[Stored entries]

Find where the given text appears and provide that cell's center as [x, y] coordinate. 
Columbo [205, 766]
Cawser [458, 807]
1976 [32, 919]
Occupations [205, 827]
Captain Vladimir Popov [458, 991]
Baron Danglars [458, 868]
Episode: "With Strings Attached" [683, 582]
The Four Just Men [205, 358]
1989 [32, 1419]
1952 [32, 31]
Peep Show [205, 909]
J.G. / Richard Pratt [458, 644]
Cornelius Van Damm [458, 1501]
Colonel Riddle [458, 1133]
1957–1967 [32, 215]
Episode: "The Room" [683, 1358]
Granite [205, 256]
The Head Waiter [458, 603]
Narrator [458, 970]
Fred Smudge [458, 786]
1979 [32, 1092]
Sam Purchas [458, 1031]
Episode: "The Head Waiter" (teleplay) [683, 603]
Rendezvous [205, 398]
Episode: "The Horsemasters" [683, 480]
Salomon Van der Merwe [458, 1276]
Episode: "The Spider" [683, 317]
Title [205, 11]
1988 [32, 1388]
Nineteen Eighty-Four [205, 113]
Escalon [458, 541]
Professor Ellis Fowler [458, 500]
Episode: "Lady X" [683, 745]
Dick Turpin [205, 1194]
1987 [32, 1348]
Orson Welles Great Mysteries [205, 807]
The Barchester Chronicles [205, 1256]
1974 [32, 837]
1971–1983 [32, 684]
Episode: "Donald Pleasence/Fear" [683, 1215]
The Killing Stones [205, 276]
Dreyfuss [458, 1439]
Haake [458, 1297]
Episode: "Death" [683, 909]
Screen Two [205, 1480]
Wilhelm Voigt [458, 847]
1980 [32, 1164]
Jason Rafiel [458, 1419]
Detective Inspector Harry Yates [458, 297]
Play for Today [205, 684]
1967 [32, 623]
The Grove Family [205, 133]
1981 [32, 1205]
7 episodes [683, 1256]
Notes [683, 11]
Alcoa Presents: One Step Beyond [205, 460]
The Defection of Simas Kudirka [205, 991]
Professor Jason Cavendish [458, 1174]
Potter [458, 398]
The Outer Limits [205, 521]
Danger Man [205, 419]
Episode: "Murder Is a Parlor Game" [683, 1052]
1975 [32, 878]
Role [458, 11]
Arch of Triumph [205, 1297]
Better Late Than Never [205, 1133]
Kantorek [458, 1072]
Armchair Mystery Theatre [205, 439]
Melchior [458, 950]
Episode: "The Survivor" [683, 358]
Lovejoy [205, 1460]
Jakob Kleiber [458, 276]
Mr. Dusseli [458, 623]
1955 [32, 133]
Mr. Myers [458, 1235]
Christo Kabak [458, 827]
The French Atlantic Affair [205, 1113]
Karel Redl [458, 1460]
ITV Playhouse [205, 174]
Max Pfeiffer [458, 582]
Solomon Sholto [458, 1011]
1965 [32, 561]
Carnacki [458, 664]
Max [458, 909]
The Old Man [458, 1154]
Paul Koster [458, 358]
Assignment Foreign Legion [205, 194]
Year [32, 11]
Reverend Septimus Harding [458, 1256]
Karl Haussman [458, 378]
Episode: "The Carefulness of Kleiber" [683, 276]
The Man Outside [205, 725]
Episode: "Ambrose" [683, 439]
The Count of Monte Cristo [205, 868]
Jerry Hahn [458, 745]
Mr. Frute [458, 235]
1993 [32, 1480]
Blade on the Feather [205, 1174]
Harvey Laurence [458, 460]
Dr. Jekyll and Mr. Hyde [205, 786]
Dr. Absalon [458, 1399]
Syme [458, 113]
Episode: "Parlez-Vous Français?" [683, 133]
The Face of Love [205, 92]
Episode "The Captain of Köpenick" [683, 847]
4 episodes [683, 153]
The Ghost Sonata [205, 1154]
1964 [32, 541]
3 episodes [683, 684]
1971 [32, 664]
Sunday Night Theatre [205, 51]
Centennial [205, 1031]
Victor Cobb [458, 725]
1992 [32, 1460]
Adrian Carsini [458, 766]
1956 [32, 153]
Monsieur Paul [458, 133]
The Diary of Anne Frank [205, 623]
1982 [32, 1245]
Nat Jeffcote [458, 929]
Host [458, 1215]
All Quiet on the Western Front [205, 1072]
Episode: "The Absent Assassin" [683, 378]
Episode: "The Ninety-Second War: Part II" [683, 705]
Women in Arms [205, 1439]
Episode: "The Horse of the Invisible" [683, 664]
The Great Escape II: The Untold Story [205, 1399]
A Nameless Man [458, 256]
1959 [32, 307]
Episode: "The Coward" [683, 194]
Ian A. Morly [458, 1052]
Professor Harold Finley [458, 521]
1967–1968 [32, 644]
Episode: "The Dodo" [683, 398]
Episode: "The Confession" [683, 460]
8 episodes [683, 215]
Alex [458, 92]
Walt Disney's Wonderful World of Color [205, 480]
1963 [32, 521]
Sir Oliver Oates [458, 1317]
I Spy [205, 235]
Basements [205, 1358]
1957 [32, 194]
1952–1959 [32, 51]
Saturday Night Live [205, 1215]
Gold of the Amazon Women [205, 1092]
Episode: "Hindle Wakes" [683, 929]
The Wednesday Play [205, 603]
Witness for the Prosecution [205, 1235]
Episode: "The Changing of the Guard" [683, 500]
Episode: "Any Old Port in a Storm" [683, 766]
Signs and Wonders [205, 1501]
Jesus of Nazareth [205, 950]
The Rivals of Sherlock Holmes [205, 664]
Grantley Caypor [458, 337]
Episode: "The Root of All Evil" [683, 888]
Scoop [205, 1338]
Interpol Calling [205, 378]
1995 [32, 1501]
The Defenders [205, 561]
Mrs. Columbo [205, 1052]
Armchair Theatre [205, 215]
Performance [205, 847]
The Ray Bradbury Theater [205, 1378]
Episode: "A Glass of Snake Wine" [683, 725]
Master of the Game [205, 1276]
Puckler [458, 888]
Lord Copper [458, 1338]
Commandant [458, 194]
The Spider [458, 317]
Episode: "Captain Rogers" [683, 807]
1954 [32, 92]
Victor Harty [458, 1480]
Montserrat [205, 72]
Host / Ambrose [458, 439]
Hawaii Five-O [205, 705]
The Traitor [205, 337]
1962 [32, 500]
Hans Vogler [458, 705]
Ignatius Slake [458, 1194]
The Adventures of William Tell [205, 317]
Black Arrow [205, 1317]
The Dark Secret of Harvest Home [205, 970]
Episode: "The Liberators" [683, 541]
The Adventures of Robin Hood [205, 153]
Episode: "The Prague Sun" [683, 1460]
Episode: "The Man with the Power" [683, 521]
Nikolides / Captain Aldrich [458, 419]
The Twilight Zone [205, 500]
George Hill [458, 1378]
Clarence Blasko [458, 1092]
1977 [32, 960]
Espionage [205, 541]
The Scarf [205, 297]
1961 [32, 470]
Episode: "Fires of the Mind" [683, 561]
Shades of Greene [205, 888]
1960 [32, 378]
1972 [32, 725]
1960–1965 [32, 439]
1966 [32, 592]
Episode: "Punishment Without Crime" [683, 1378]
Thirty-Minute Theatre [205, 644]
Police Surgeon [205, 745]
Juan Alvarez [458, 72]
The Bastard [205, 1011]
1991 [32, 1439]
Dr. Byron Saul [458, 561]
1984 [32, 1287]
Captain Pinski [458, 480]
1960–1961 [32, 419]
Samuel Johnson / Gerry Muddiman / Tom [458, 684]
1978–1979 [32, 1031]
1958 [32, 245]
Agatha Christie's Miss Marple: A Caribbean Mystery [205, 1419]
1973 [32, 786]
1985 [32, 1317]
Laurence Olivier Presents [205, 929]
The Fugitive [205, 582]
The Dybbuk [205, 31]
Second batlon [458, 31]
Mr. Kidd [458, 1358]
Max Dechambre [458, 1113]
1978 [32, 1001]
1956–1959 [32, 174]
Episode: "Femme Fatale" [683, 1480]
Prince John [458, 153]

Required task:
Gather every line from the data above that contains the string "Theatre".

Task response:
Armchair Mystery Theatre [205, 439]
Sunday Night Theatre [205, 51]
Armchair Theatre [205, 215]
Thirty-Minute Theatre [205, 644]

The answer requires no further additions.